Work order. Could you set down the listing below exactly, leaving out its pictures?

Data records START

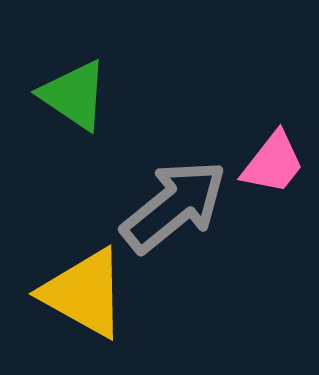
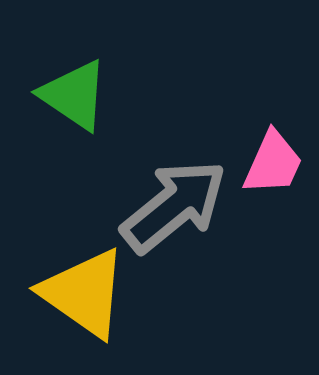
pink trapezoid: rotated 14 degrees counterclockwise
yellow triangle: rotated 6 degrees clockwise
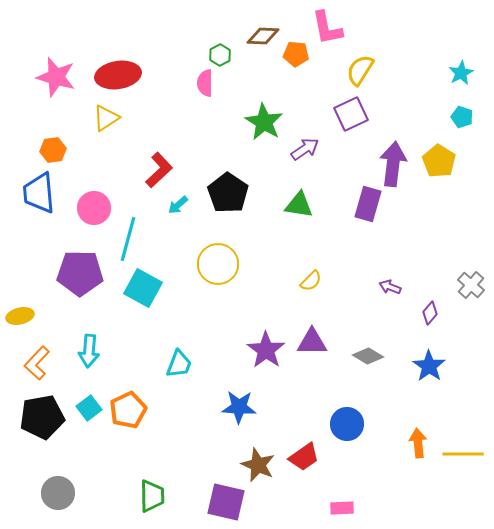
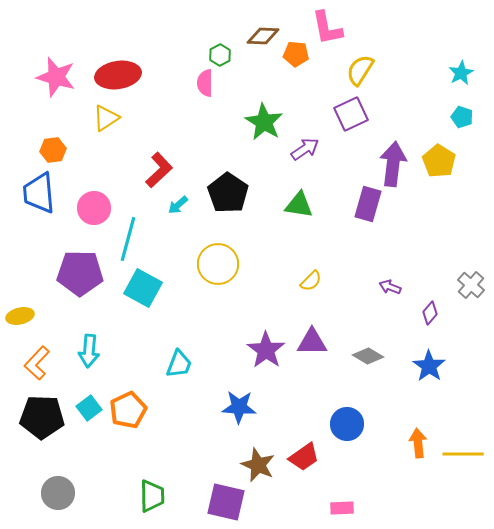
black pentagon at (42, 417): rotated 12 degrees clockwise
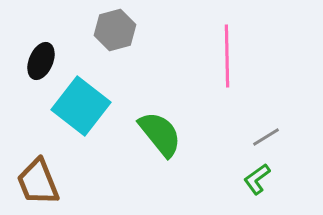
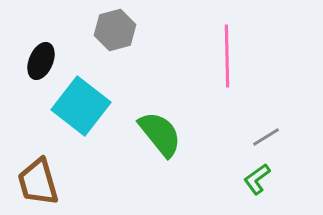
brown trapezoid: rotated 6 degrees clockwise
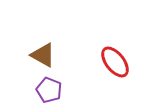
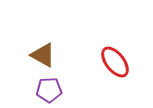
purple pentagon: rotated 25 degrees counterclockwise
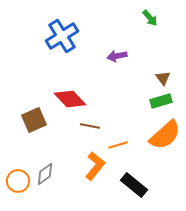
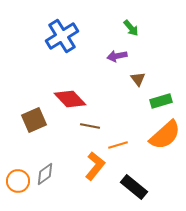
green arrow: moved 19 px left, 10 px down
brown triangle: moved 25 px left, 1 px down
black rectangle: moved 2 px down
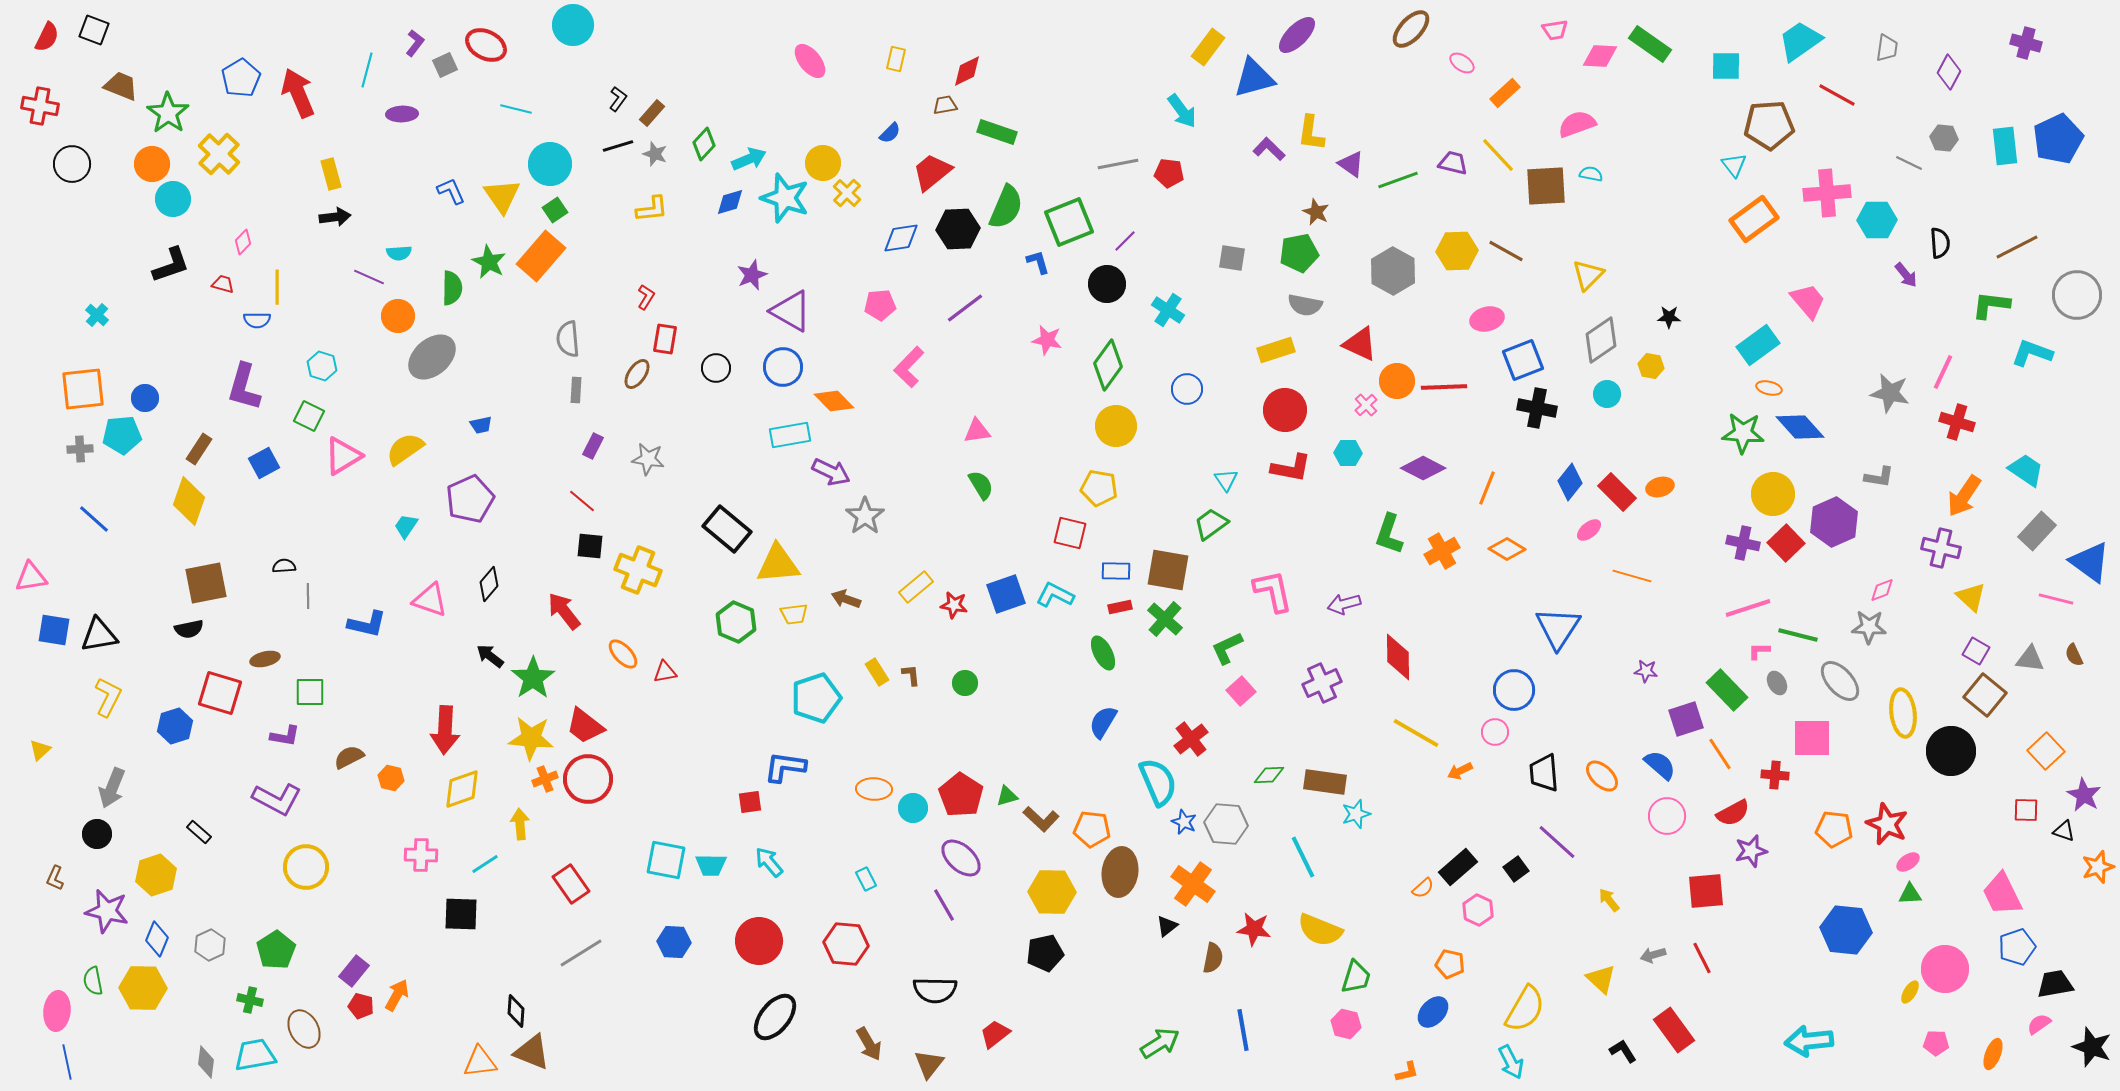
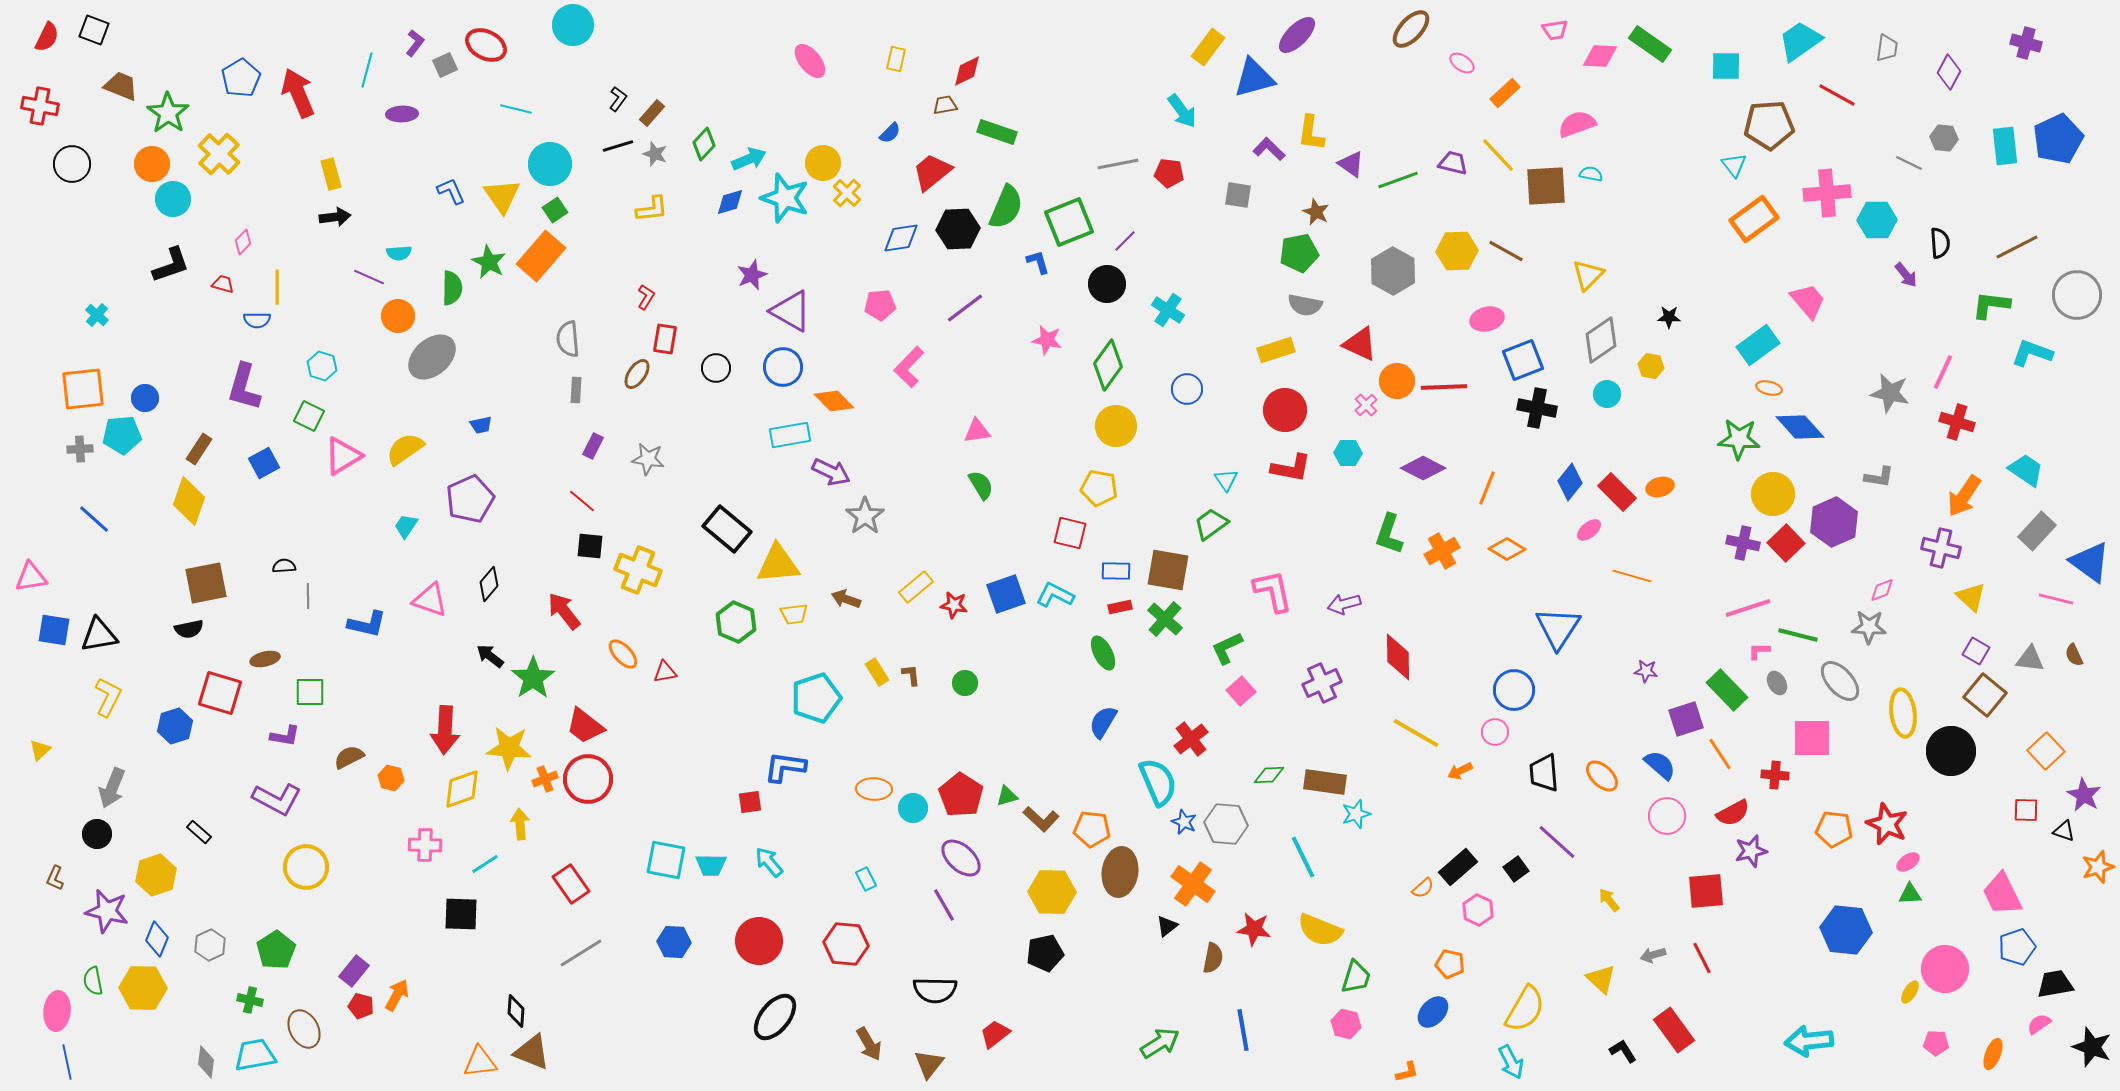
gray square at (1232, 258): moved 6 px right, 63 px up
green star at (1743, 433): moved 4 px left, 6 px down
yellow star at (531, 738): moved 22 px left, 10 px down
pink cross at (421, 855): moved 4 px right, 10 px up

Data records END

Exercise output.
pink trapezoid: rotated 14 degrees counterclockwise
yellow triangle: rotated 6 degrees clockwise
black pentagon at (42, 417): rotated 12 degrees clockwise
brown trapezoid: rotated 6 degrees clockwise
purple pentagon: rotated 25 degrees counterclockwise
green arrow: moved 19 px left, 10 px down
brown triangle: moved 25 px left, 1 px down
black rectangle: moved 2 px down
gray square at (1232, 258): moved 6 px right, 63 px up
green star at (1743, 433): moved 4 px left, 6 px down
yellow star at (531, 738): moved 22 px left, 10 px down
pink cross at (421, 855): moved 4 px right, 10 px up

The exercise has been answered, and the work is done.